● **WHAT YOU SHOULD DO**: In the data below, find every line with the word "first" and copy it out.

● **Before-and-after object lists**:
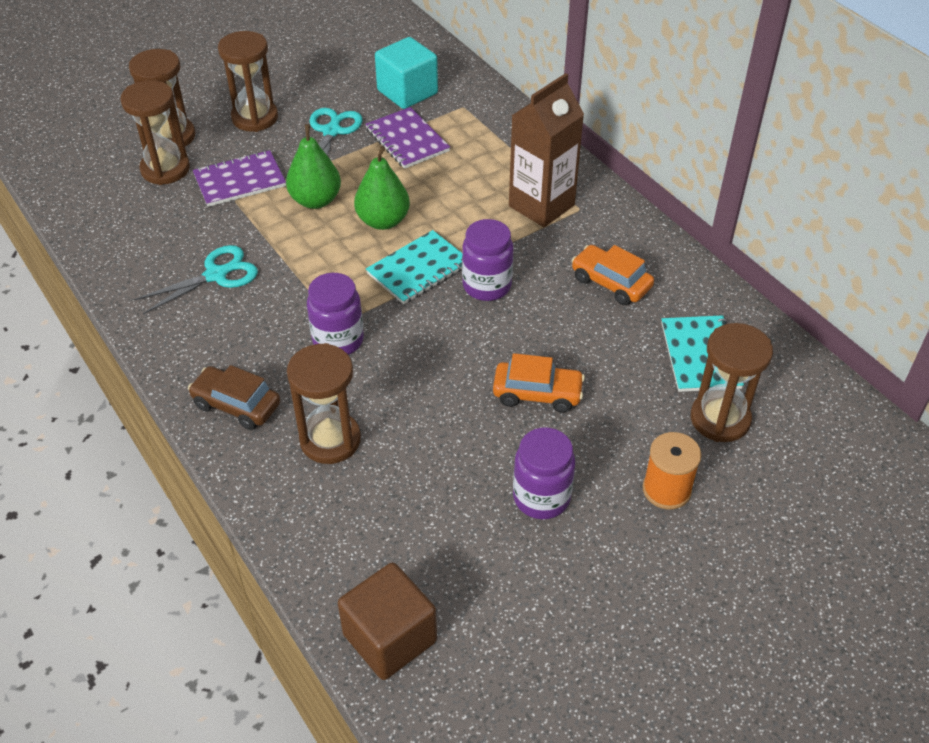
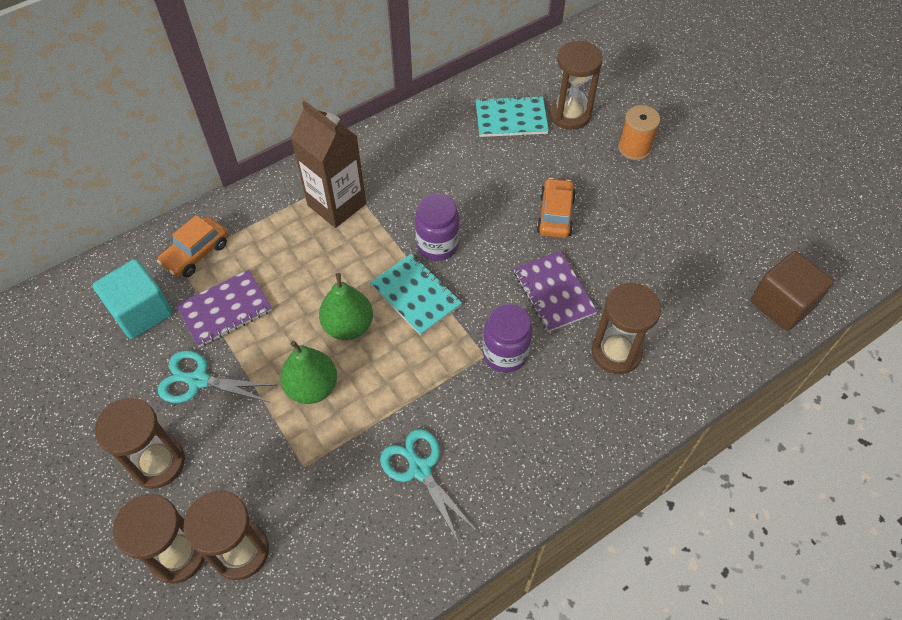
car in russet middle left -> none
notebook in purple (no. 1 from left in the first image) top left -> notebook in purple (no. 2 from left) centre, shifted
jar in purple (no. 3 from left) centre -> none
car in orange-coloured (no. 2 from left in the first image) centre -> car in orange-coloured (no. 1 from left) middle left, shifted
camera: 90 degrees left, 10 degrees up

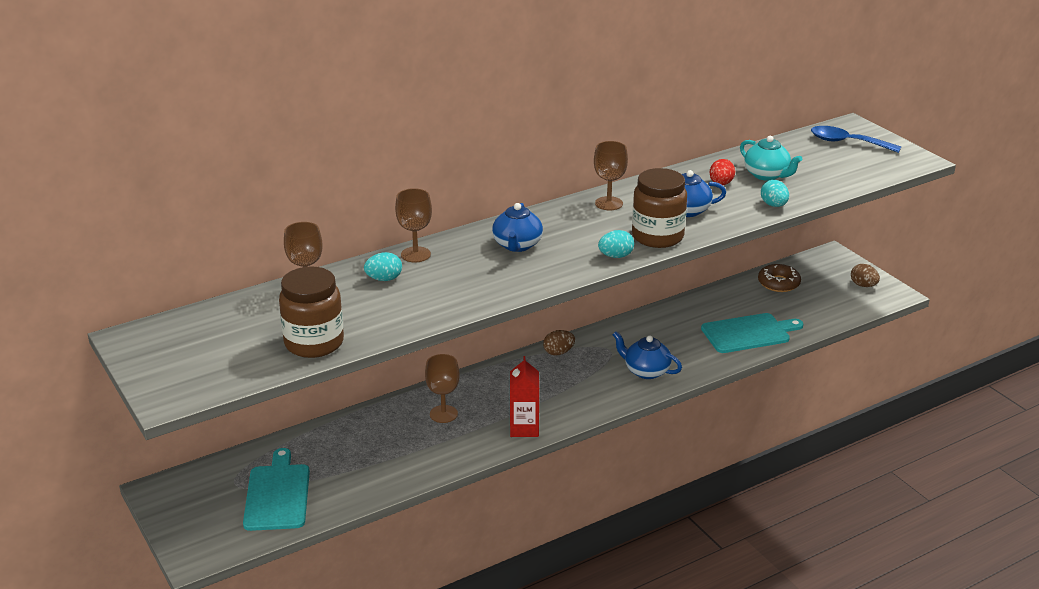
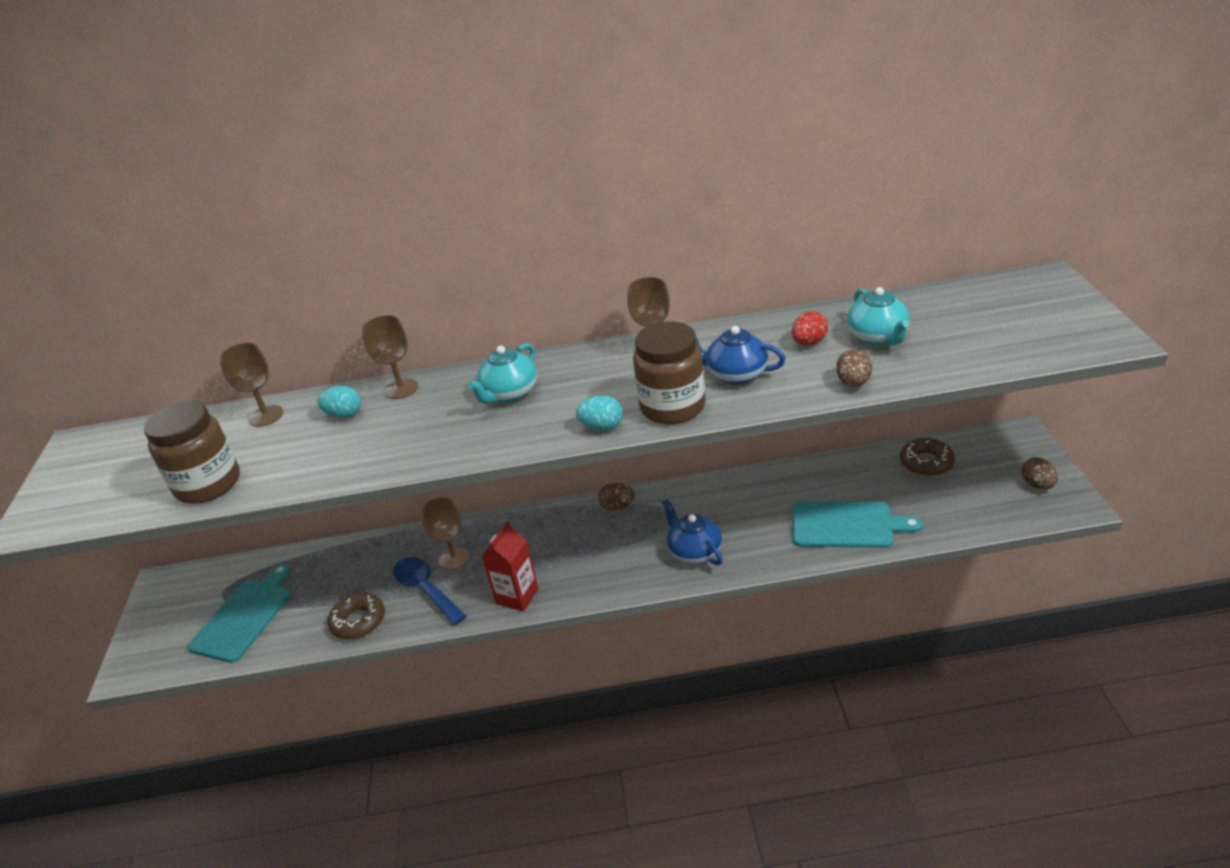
tea pot in cobalt (no. 1 from left) centre -> tea pot in aqua (no. 1 from left) centre
egg shape in aqua (no. 3 from left) top right -> egg shape in russet (no. 2 from left) middle right
tablespoon in cobalt top right -> tablespoon in cobalt bottom centre, shifted
none -> glazed donut in russet (no. 1 from left) bottom left
camera: 30 degrees right, 5 degrees up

● **EXERCISE ANSWER**:
notebook in purple (no. 1 from left in the first image) top left -> notebook in purple (no. 2 from left) centre, shifted
car in orange-coloured (no. 2 from left in the first image) centre -> car in orange-coloured (no. 1 from left) middle left, shifted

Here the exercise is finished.